INFORMATION SUPPLIED:
== Segment start ==

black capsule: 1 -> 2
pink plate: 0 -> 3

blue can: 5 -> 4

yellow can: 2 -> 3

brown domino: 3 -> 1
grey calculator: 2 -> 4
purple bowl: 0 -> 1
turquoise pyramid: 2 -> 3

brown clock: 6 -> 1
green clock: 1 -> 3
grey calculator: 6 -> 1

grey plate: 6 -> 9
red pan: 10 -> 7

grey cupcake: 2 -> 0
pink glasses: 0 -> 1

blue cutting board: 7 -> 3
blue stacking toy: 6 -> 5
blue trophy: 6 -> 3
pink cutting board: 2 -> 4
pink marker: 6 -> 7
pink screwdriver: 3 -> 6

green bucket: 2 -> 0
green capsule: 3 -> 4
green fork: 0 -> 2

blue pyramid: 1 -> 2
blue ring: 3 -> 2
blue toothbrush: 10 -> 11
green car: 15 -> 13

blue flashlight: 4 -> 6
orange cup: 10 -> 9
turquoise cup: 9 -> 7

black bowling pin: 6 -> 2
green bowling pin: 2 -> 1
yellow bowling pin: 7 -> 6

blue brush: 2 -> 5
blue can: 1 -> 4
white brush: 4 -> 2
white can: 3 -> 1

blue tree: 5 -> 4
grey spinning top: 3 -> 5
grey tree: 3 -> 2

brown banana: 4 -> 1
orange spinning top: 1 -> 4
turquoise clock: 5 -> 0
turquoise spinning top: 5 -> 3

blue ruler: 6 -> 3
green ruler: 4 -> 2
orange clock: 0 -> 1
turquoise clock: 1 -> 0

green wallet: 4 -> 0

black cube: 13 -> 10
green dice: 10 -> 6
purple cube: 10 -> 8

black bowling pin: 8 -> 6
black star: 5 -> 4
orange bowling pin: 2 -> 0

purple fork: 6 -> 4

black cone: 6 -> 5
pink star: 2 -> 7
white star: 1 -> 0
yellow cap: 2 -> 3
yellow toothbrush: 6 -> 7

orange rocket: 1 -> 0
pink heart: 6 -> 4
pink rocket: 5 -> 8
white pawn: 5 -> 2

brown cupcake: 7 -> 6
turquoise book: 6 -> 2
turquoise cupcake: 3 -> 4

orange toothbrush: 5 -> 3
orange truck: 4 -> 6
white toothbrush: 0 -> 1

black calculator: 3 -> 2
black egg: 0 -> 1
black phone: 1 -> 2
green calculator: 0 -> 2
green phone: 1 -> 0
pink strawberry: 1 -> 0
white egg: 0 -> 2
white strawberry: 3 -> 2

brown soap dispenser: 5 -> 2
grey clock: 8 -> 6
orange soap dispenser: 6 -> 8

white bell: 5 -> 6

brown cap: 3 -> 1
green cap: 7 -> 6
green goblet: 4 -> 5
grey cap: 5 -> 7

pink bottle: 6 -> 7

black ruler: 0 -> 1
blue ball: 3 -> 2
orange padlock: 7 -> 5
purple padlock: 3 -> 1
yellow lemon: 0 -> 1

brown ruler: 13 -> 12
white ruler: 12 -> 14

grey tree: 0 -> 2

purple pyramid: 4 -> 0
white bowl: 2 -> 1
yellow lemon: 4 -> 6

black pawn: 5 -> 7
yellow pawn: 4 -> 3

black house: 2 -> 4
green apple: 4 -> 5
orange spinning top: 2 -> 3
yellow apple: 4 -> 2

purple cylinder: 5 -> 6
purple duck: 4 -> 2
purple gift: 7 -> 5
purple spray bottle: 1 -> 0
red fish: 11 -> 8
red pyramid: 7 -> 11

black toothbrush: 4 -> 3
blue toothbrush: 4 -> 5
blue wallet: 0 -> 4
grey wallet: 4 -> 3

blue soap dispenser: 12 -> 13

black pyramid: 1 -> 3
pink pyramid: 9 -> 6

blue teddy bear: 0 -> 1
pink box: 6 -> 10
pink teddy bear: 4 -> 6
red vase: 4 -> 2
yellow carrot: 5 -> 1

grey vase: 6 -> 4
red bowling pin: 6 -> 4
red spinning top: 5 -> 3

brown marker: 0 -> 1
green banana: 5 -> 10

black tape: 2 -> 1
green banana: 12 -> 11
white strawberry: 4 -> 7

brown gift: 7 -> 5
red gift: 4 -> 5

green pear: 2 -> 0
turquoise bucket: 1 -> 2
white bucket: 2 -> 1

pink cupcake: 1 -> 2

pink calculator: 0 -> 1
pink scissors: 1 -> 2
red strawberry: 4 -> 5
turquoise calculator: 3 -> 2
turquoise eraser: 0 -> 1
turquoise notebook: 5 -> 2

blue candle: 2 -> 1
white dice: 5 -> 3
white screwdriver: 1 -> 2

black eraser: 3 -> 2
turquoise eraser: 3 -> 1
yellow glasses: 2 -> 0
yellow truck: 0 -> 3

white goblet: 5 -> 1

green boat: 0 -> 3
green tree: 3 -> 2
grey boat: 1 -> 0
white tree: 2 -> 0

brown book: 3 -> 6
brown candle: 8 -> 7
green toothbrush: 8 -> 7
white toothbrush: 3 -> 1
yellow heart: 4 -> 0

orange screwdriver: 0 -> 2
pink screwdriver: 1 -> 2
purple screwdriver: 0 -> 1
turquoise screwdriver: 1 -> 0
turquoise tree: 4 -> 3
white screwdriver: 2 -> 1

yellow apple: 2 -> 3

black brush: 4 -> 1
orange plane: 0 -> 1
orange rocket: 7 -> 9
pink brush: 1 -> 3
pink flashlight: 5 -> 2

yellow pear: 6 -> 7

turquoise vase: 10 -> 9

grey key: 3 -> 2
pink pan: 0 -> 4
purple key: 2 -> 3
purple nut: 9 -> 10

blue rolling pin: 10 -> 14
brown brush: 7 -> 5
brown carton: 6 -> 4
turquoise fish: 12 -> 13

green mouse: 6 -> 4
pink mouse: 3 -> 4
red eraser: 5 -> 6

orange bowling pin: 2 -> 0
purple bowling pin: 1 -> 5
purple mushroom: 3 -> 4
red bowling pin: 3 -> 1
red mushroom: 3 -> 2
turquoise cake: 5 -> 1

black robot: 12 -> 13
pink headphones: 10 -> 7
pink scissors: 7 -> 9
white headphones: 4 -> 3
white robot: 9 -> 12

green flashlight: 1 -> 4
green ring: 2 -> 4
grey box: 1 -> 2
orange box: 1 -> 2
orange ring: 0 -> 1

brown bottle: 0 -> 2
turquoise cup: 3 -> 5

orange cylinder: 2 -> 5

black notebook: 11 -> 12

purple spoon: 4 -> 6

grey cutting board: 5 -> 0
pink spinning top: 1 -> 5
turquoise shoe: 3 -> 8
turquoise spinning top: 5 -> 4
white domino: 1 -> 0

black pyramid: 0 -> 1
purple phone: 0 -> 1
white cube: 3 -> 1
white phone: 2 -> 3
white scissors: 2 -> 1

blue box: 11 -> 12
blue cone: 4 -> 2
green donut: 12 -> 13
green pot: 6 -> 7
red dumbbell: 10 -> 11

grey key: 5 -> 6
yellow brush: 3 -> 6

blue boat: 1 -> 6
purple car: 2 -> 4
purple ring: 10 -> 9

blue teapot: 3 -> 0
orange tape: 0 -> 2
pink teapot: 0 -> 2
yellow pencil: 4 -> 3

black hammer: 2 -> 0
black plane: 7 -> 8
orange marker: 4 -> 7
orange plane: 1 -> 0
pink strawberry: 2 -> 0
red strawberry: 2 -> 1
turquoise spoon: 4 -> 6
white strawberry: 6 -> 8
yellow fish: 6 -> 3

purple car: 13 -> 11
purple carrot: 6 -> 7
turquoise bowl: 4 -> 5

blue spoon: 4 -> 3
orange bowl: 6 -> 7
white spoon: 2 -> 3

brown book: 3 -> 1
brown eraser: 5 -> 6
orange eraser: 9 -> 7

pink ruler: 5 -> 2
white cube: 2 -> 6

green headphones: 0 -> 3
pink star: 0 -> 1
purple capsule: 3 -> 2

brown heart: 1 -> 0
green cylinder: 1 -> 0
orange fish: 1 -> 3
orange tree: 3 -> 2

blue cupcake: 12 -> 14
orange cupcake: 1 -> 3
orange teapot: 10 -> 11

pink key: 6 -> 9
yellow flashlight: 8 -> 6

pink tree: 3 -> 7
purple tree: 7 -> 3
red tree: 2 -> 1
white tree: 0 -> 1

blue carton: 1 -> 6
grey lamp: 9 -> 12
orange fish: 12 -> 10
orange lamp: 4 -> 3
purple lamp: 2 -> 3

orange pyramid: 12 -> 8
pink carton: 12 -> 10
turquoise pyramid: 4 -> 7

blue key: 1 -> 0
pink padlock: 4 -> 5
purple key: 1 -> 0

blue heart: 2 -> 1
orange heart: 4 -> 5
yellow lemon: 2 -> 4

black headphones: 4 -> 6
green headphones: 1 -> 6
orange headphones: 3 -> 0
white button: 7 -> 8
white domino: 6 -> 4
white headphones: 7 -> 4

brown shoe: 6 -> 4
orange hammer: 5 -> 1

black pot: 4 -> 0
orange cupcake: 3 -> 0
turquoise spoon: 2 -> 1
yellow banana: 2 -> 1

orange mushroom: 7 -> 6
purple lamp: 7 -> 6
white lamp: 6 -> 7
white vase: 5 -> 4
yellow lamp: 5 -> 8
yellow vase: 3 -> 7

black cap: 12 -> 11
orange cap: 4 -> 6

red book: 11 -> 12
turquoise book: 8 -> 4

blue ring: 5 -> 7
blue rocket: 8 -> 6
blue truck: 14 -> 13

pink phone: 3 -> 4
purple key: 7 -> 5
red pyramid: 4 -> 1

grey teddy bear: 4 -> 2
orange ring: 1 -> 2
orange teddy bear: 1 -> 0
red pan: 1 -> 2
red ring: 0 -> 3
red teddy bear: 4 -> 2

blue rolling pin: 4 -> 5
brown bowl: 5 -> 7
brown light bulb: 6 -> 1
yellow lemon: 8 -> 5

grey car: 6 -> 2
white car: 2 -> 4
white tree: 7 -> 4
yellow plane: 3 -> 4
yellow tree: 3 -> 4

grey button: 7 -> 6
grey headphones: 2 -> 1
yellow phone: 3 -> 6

== Segment end ==

WORK TO COMPLETE:
Everything from the line containing "pink rocket: 5 -> 8" through the line containing "green banana: 5 -> 10" in the material above should be retyped exactly, both ends included, and nothing more.

WRITTEN SOLUTION:
pink rocket: 5 -> 8
white pawn: 5 -> 2

brown cupcake: 7 -> 6
turquoise book: 6 -> 2
turquoise cupcake: 3 -> 4

orange toothbrush: 5 -> 3
orange truck: 4 -> 6
white toothbrush: 0 -> 1

black calculator: 3 -> 2
black egg: 0 -> 1
black phone: 1 -> 2
green calculator: 0 -> 2
green phone: 1 -> 0
pink strawberry: 1 -> 0
white egg: 0 -> 2
white strawberry: 3 -> 2

brown soap dispenser: 5 -> 2
grey clock: 8 -> 6
orange soap dispenser: 6 -> 8

white bell: 5 -> 6

brown cap: 3 -> 1
green cap: 7 -> 6
green goblet: 4 -> 5
grey cap: 5 -> 7

pink bottle: 6 -> 7

black ruler: 0 -> 1
blue ball: 3 -> 2
orange padlock: 7 -> 5
purple padlock: 3 -> 1
yellow lemon: 0 -> 1

brown ruler: 13 -> 12
white ruler: 12 -> 14

grey tree: 0 -> 2

purple pyramid: 4 -> 0
white bowl: 2 -> 1
yellow lemon: 4 -> 6

black pawn: 5 -> 7
yellow pawn: 4 -> 3

black house: 2 -> 4
green apple: 4 -> 5
orange spinning top: 2 -> 3
yellow apple: 4 -> 2

purple cylinder: 5 -> 6
purple duck: 4 -> 2
purple gift: 7 -> 5
purple spray bottle: 1 -> 0
red fish: 11 -> 8
red pyramid: 7 -> 11

black toothbrush: 4 -> 3
blue toothbrush: 4 -> 5
blue wallet: 0 -> 4
grey wallet: 4 -> 3

blue soap dispenser: 12 -> 13

black pyramid: 1 -> 3
pink pyramid: 9 -> 6

blue teddy bear: 0 -> 1
pink box: 6 -> 10
pink teddy bear: 4 -> 6
red vase: 4 -> 2
yellow carrot: 5 -> 1

grey vase: 6 -> 4
red bowling pin: 6 -> 4
red spinning top: 5 -> 3

brown marker: 0 -> 1
green banana: 5 -> 10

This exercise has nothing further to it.